Instruction: Locate every line below that contains the word "italic", treating uppercase and lowercase as different, and copy each of those lines.

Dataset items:

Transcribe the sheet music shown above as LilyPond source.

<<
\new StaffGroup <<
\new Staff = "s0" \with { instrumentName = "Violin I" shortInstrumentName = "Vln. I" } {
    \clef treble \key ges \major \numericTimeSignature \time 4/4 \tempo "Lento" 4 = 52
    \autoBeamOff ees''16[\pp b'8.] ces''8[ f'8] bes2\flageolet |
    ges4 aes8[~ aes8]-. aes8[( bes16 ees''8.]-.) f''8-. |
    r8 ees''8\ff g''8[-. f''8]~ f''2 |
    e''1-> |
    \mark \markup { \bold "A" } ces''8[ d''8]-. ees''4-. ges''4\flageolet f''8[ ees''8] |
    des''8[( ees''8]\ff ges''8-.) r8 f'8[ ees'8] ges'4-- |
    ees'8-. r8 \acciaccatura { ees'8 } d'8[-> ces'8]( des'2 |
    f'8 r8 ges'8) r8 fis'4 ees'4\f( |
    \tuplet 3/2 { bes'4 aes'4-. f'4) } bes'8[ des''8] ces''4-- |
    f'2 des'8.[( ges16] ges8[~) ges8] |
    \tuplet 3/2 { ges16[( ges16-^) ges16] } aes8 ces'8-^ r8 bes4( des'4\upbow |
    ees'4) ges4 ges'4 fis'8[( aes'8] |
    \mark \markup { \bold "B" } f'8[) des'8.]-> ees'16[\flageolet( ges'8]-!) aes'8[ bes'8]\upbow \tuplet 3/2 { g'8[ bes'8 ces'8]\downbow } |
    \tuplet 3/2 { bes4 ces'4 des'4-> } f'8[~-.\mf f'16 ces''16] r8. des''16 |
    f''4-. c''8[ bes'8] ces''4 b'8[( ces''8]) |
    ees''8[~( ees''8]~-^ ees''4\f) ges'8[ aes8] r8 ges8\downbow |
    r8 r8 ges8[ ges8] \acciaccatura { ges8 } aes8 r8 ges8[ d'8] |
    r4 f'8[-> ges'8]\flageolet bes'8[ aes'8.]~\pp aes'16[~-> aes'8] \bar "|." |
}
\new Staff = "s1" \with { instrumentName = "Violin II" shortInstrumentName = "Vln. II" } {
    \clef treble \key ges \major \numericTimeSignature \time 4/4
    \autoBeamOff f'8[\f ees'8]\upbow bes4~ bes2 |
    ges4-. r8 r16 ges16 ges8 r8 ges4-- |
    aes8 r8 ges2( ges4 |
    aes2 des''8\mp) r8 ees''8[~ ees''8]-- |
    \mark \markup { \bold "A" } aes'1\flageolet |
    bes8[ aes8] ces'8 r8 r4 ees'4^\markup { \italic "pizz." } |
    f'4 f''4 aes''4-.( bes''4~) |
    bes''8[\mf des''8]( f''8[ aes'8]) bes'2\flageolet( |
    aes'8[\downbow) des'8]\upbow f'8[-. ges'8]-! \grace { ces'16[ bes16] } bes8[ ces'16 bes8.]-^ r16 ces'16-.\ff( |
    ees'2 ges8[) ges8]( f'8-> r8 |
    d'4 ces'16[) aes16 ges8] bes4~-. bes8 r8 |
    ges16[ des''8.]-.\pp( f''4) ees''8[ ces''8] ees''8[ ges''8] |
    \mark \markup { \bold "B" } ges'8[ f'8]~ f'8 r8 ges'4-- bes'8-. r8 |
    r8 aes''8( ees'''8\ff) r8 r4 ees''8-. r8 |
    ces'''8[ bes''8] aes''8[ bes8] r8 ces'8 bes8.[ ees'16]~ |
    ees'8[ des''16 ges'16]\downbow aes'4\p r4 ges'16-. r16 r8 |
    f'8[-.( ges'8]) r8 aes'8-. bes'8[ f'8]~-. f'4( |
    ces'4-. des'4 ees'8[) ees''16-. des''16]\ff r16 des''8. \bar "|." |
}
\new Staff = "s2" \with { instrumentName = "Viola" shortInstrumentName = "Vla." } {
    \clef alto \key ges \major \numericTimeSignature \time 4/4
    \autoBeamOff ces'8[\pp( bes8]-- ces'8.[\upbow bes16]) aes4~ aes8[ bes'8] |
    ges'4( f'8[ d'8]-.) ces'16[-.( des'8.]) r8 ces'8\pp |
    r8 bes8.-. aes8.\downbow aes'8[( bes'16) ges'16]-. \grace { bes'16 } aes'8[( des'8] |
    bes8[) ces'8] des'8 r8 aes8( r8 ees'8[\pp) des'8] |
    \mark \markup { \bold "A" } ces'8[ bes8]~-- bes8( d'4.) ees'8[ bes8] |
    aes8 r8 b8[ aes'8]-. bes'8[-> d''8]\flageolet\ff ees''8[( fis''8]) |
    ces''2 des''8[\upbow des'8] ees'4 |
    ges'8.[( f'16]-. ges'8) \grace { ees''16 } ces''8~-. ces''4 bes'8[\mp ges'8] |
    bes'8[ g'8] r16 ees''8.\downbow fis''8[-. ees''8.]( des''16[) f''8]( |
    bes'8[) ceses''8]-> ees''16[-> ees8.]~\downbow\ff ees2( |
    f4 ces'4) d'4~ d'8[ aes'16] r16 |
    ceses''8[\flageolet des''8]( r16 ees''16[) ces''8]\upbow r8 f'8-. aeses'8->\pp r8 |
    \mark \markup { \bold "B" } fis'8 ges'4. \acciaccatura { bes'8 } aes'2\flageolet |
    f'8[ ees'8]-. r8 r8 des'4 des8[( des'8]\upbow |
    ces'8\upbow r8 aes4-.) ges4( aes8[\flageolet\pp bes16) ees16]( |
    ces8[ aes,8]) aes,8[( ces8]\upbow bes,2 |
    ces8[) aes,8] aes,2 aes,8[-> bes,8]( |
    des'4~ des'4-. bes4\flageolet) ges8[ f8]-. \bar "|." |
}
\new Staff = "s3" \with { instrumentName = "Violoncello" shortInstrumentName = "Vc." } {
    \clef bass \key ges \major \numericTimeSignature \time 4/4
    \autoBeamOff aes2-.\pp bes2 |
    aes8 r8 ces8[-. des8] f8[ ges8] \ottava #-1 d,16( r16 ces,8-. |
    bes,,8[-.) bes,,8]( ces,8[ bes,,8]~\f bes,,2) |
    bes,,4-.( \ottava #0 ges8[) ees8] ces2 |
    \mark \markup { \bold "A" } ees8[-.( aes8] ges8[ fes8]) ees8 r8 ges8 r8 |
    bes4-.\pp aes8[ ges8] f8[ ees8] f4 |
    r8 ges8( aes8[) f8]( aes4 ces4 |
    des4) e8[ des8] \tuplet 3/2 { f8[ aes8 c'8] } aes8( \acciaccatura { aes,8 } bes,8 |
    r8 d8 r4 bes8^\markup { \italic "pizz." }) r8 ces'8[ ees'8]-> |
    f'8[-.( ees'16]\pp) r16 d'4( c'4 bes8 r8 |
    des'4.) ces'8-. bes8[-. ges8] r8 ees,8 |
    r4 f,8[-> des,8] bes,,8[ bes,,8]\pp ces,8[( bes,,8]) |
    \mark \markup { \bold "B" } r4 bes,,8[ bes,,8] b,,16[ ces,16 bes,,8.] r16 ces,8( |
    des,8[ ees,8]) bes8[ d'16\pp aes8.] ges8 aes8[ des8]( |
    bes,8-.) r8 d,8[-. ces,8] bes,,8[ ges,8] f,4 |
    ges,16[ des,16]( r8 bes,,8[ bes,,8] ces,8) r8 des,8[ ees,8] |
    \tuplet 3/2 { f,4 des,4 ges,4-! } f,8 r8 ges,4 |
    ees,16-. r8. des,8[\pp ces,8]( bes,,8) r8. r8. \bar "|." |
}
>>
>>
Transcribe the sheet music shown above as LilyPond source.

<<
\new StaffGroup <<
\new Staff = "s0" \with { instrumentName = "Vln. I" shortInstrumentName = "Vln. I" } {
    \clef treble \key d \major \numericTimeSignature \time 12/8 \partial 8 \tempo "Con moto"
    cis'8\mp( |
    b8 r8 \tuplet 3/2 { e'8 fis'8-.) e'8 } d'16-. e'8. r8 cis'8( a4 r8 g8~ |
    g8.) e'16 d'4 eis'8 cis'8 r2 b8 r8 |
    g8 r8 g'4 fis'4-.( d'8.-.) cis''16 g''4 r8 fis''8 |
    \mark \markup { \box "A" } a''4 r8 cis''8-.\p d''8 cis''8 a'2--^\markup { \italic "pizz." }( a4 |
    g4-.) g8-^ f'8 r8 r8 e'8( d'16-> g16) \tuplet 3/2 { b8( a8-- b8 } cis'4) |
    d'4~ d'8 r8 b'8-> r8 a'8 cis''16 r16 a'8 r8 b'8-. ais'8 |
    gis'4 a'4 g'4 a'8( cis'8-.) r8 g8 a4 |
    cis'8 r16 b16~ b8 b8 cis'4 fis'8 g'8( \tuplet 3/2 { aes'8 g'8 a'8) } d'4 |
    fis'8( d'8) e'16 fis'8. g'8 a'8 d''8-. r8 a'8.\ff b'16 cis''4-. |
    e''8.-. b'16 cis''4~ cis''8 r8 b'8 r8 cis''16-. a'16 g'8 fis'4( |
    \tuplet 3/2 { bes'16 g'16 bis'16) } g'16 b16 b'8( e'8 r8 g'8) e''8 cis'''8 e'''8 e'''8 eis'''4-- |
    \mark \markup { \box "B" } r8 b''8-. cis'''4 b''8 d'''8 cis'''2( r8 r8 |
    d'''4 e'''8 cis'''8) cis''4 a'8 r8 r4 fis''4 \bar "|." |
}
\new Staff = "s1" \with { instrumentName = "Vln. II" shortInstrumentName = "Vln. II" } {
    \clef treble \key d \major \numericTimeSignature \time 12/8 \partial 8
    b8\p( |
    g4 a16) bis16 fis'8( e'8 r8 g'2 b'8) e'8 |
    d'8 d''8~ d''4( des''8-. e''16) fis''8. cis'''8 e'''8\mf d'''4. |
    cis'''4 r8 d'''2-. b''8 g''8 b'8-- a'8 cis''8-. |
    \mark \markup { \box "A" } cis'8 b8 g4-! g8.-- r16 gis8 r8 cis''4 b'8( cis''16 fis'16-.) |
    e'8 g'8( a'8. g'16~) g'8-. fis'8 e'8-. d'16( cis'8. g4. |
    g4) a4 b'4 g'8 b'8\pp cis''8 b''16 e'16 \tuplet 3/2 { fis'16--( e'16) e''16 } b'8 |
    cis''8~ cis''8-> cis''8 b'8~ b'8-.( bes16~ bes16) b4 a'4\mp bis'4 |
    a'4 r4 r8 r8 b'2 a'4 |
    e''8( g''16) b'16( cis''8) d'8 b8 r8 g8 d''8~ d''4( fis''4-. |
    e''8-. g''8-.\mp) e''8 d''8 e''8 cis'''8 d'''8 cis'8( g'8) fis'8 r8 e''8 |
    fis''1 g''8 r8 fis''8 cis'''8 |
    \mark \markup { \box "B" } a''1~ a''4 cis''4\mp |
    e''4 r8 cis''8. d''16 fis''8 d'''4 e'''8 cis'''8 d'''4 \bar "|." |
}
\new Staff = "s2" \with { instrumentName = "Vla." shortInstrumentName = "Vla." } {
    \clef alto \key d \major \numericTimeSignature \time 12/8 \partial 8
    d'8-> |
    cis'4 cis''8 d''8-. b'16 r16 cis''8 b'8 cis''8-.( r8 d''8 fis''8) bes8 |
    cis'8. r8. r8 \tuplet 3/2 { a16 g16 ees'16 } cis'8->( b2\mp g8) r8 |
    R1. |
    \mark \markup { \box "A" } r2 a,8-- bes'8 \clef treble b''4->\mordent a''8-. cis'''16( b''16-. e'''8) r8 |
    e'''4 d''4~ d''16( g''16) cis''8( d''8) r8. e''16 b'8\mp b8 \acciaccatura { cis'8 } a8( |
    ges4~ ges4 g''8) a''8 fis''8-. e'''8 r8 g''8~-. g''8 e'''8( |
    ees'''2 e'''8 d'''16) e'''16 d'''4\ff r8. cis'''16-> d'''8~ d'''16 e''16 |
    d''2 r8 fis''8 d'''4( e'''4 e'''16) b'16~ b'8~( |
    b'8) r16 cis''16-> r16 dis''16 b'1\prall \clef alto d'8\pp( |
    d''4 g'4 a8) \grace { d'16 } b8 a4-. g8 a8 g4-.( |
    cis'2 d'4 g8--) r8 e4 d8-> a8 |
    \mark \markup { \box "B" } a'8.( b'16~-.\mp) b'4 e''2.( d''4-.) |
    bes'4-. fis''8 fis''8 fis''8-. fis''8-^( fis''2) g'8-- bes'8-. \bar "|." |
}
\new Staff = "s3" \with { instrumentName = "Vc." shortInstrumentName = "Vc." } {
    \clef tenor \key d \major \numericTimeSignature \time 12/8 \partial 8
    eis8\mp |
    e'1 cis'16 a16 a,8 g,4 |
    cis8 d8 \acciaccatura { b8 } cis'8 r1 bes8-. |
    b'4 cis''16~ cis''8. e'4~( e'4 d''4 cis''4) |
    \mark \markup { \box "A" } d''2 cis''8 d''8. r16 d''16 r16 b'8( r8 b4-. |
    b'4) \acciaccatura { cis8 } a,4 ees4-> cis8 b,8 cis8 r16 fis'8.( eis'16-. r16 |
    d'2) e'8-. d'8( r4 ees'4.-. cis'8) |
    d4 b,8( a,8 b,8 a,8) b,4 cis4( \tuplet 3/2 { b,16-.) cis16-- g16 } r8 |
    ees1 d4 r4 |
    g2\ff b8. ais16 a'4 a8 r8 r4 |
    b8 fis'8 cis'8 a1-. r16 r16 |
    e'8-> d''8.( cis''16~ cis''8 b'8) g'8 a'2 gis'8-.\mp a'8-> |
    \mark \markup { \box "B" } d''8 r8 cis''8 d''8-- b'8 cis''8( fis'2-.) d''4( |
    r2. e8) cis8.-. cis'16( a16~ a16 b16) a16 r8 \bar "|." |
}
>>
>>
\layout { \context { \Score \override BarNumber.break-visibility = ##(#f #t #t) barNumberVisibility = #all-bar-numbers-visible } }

Correct response:
    bes8[ aes8] ces'8 r8 r4 ees'4^\markup { \italic "pizz." } |
    r8 d8 r4 bes8^\markup { \italic "pizz." }) r8 ces'8[ ees'8]-> |
    \mark \markup { \box "A" } a''4 r8 cis''8-.\p d''8 cis''8 a'2--^\markup { \italic "pizz." }( a4 |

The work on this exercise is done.